* Provided data:
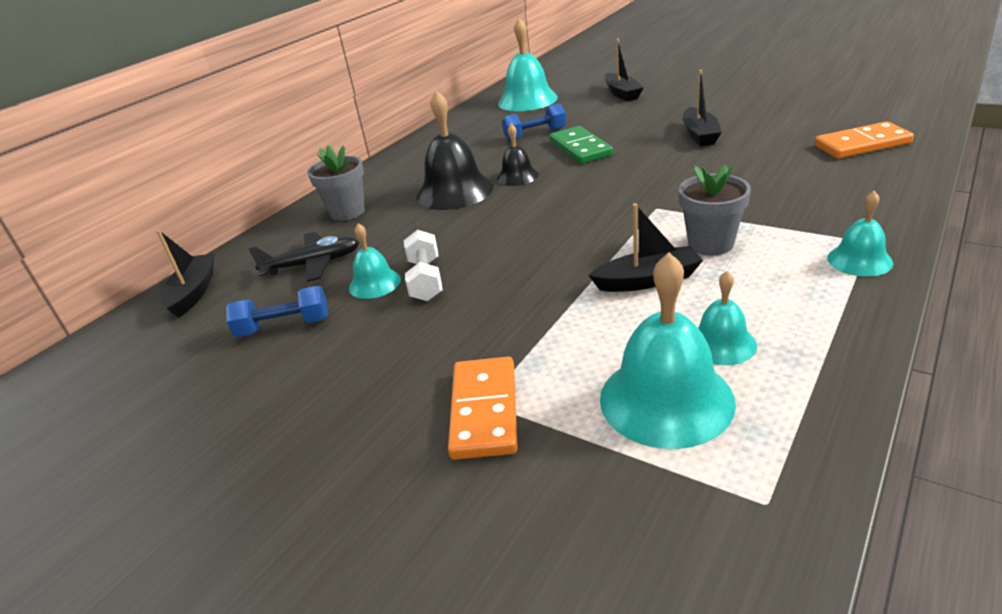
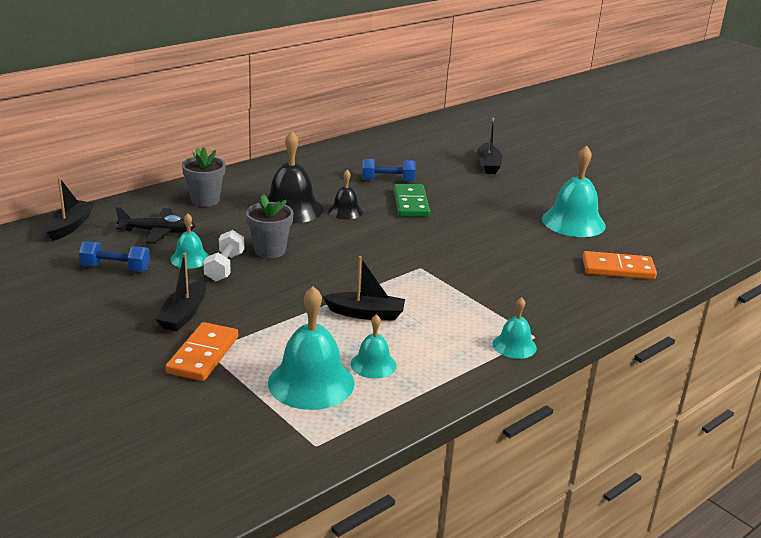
camera: 10 degrees right, 5 degrees down
(527, 100) = (409, 146): turquoise bell -> turquoise bell (573, 222)
(700, 134) = (510, 221): black boat -> black boat (184, 314)
(710, 244) = (430, 304): grey flower pot -> grey flower pot (270, 251)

* About this exercise:
From the line holding "(527, 100) = (409, 146): turquoise" to the last line of the data above, copy every line exactly and include nothing more.

* Solution:
(527, 100) = (409, 146): turquoise bell -> turquoise bell (573, 222)
(700, 134) = (510, 221): black boat -> black boat (184, 314)
(710, 244) = (430, 304): grey flower pot -> grey flower pot (270, 251)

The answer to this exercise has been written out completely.